● TASK DETAILS
From the records below, extract all the text exactly and leave the images behind.

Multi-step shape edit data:
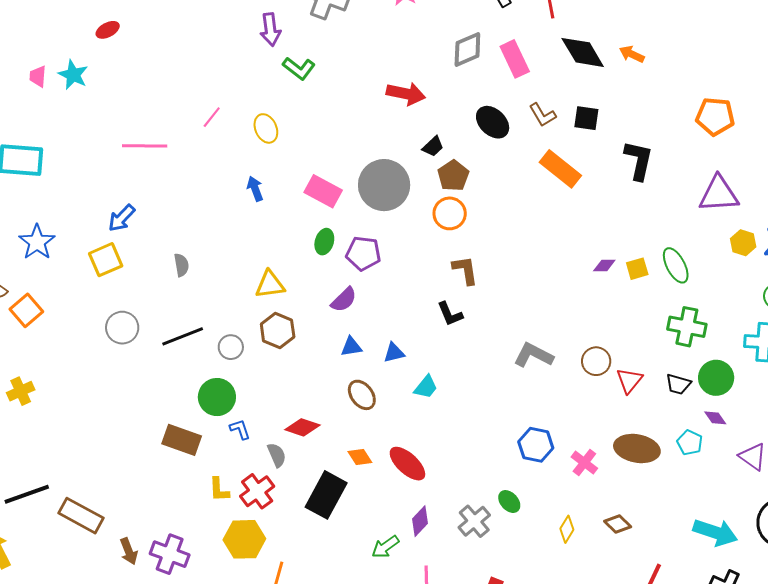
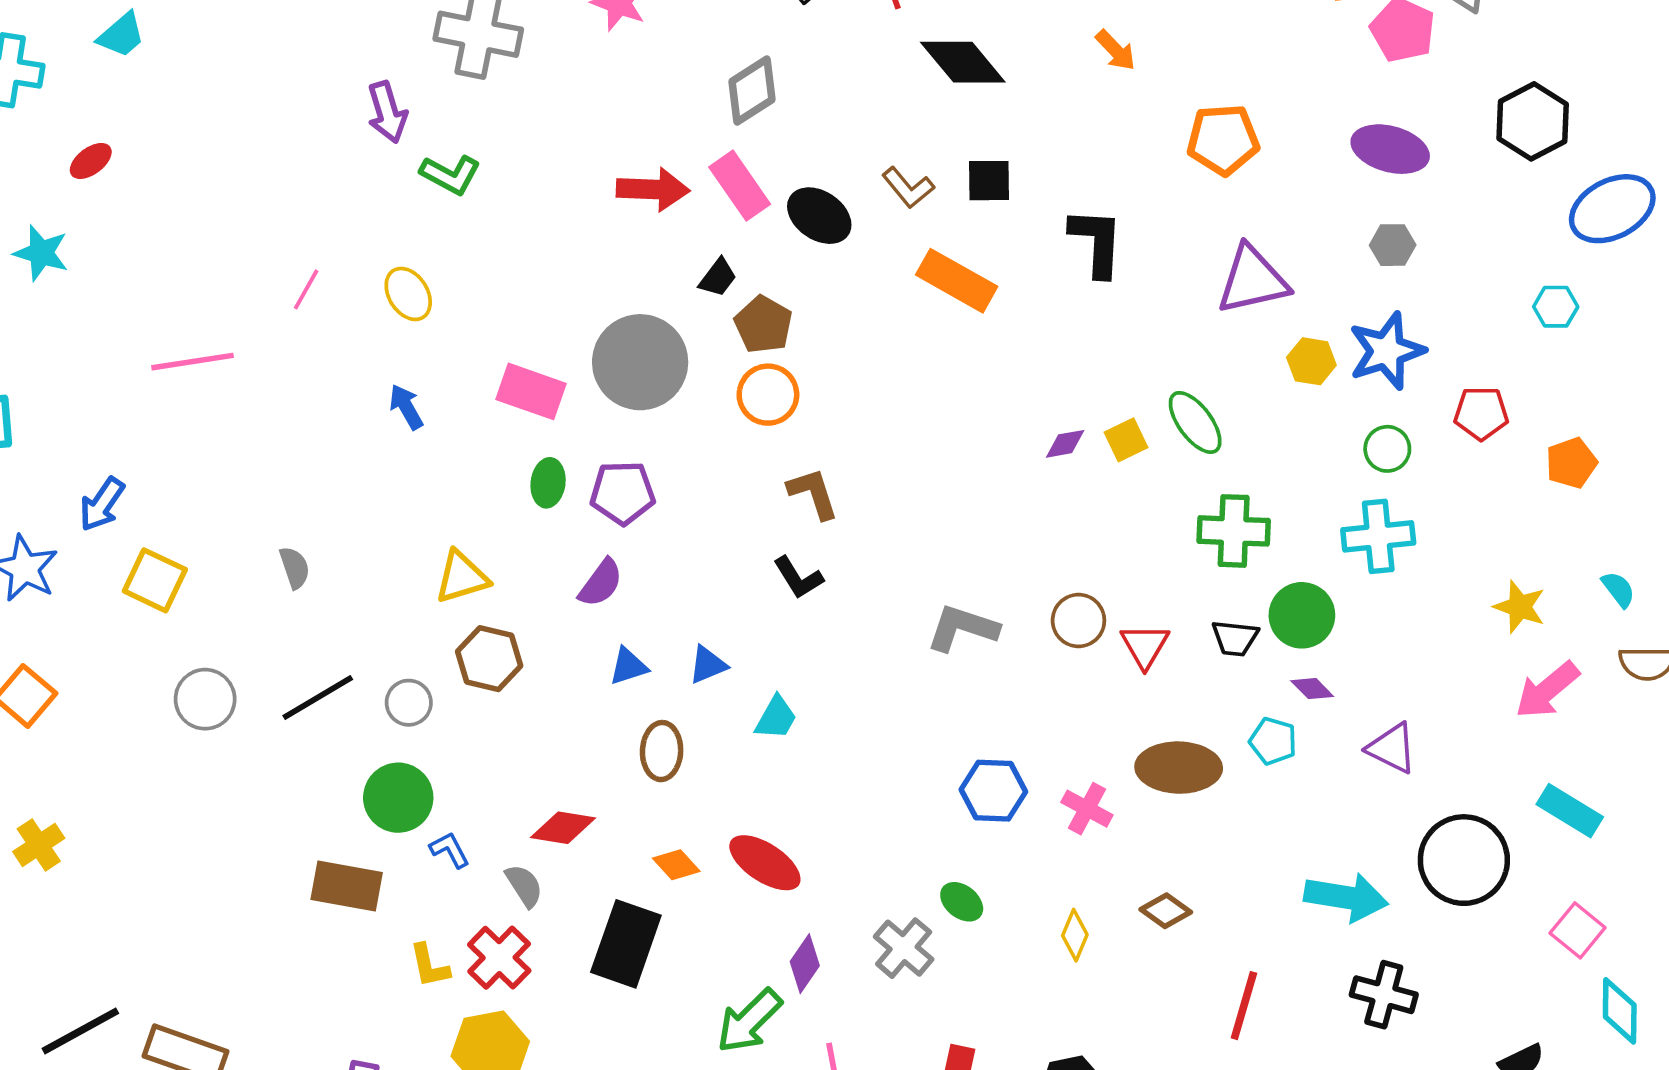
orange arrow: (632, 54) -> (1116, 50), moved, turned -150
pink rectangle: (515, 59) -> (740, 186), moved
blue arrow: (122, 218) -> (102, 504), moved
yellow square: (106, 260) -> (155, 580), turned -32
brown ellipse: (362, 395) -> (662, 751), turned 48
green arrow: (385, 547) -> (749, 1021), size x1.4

● WRITTEN SOLUTION
orange arrow: (632, 54) -> (1116, 50), moved, turned -150
pink rectangle: (515, 59) -> (740, 186), moved
blue arrow: (122, 218) -> (102, 504), moved
yellow square: (106, 260) -> (155, 580), turned -32
brown ellipse: (362, 395) -> (662, 751), turned 48
green arrow: (385, 547) -> (749, 1021), size x1.4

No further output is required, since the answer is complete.